- [INPUT]
■ ■ ■ ■ ■ ■ ■

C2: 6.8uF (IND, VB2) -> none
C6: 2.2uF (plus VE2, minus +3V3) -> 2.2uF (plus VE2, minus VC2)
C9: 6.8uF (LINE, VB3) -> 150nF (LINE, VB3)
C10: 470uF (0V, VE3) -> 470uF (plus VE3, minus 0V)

■ ■ ■ ■ ■ ■ ■

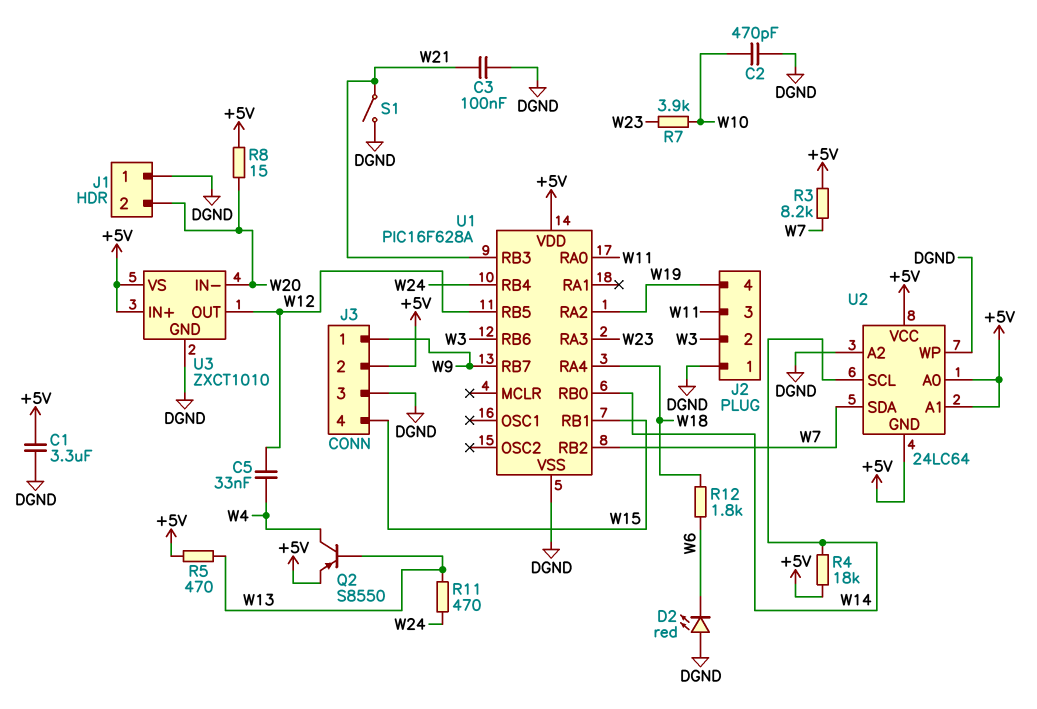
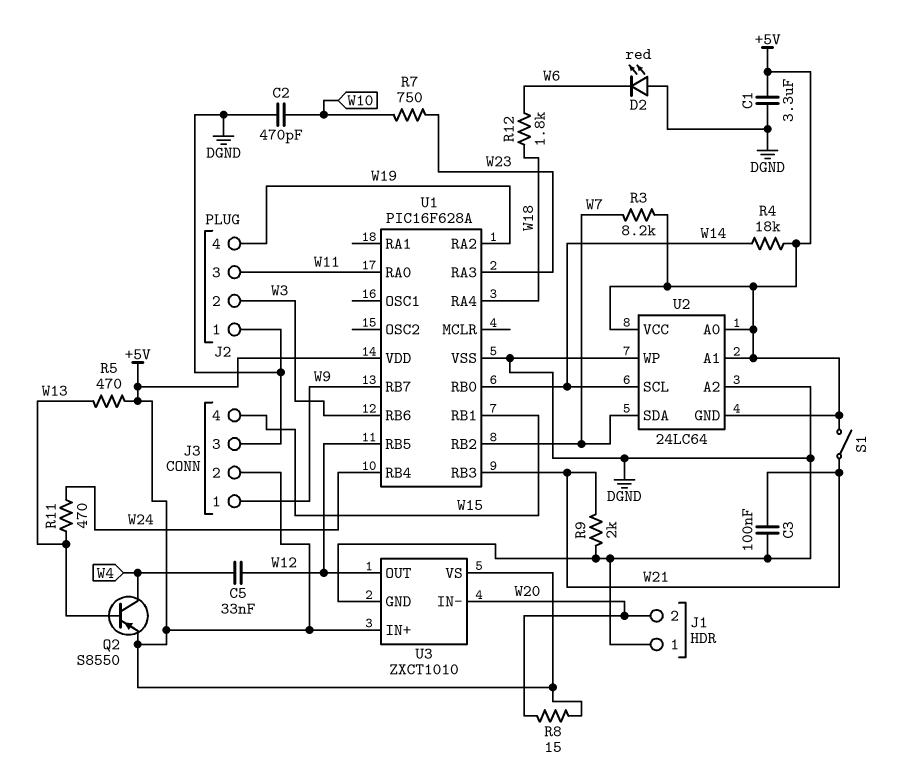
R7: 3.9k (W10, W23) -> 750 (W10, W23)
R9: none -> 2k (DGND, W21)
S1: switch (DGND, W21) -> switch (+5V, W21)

■ ■ ■ ■ ■ ■ ■

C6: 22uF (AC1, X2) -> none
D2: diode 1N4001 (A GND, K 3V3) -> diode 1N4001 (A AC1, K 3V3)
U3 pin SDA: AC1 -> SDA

■ ■ ■ ■ ■ ■ ■

- [TASK PROMPT]
Within the material above, copy exactly the lines from the line that holds "R7: 3.9k (W10, W23) -> 750 (W10, W23)" up to and including the line that holds "S1: switch (DGND, W21) -> switch (+5V, W21)".

- [OUTPUT FOR THIS TASK]
R7: 3.9k (W10, W23) -> 750 (W10, W23)
R9: none -> 2k (DGND, W21)
S1: switch (DGND, W21) -> switch (+5V, W21)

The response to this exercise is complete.